:: Scene image comparisons ::
== == ==

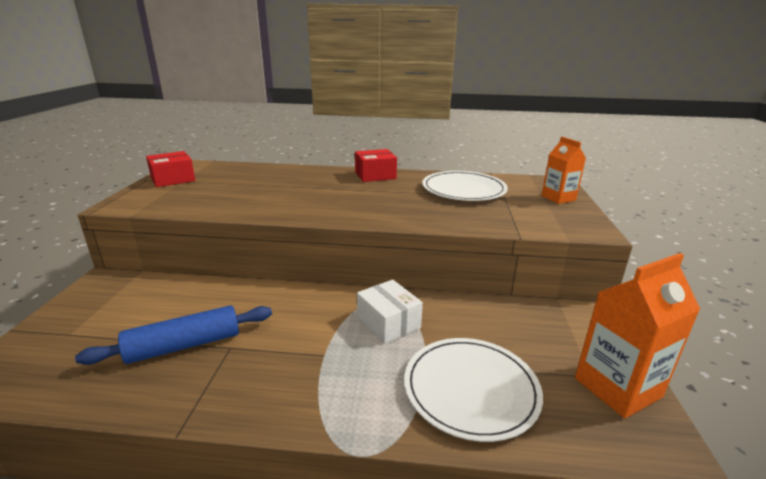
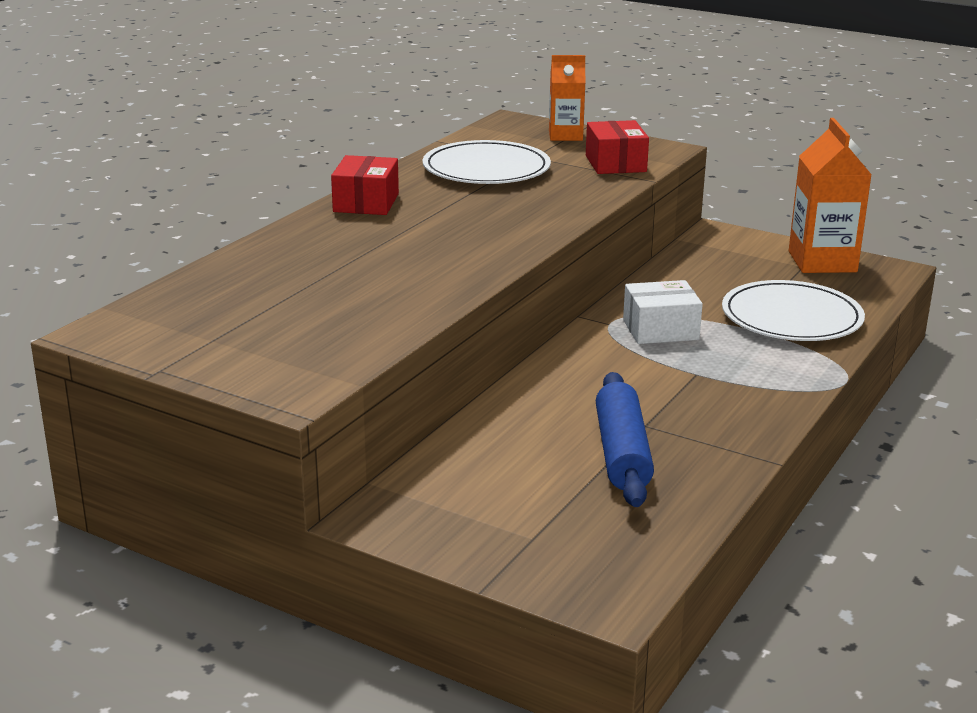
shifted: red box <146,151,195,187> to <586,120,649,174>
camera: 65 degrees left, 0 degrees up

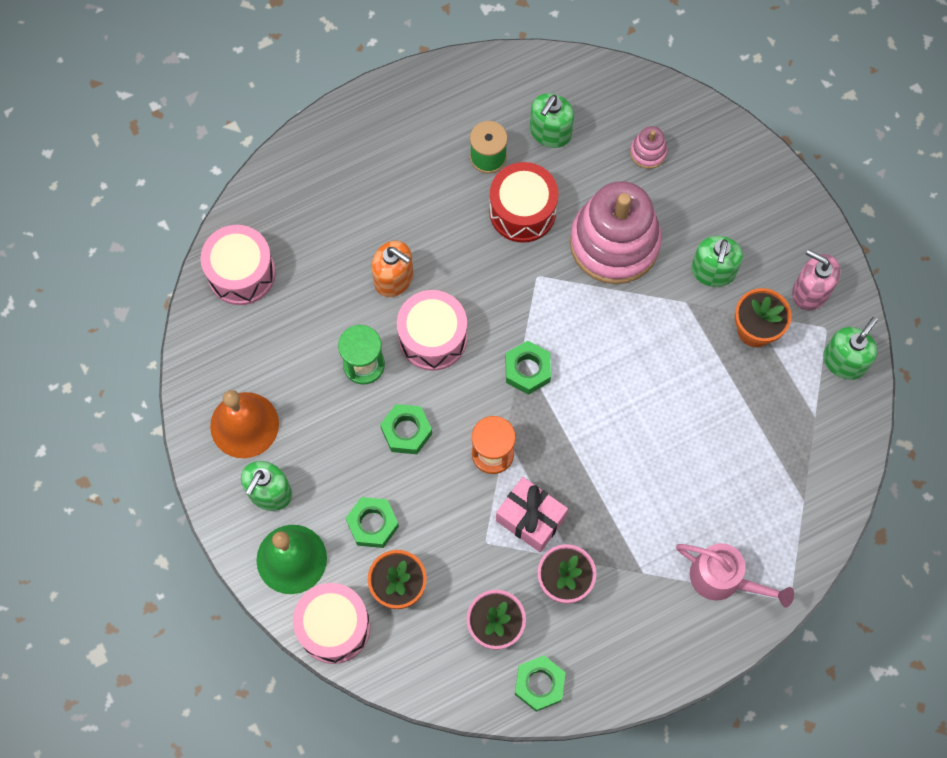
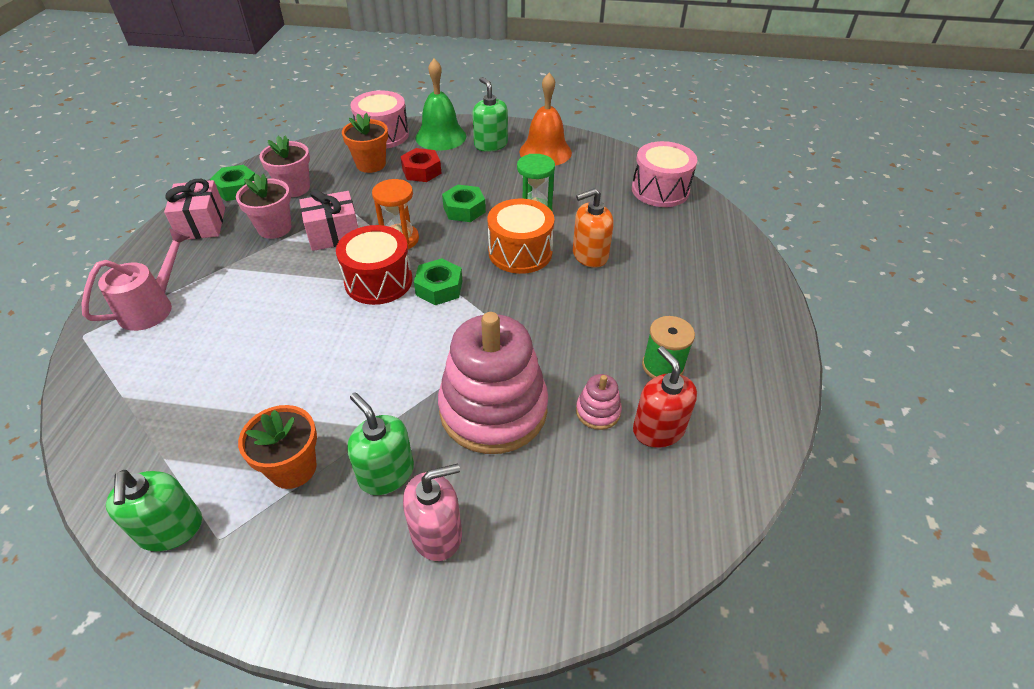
new: pink gift <164,179,225,240>
shifted: red drum <489,162,559,243> to <336,225,413,305>; pink stacking toy <630,126,668,169> to <576,374,622,430>; pink soap dispenser <792,249,841,311> to <403,464,462,561>
repainted: green nut <346,497,399,548> to red nut <401,148,442,182>; pink drum <397,290,467,371> to orange drum <488,199,554,274>; green soap dispenser <530,93,574,148> to red soap dispenser <633,346,697,448>
rotated: pink watering can <676,543,794,608> = <81,228,190,331> 150 degrees clockwise
camera: 125 degrees right, 25 degrees down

== == ==

:: Task instructions ::
Please retype every entry above exactly, leaving out any picture.

:: Your response ::
shifted: red box <146,151,195,187> to <586,120,649,174>
camera: 65 degrees left, 0 degrees up

new: pink gift <164,179,225,240>
shifted: red drum <489,162,559,243> to <336,225,413,305>; pink stacking toy <630,126,668,169> to <576,374,622,430>; pink soap dispenser <792,249,841,311> to <403,464,462,561>
repainted: green nut <346,497,399,548> to red nut <401,148,442,182>; pink drum <397,290,467,371> to orange drum <488,199,554,274>; green soap dispenser <530,93,574,148> to red soap dispenser <633,346,697,448>
rotated: pink watering can <676,543,794,608> = <81,228,190,331> 150 degrees clockwise
camera: 125 degrees right, 25 degrees down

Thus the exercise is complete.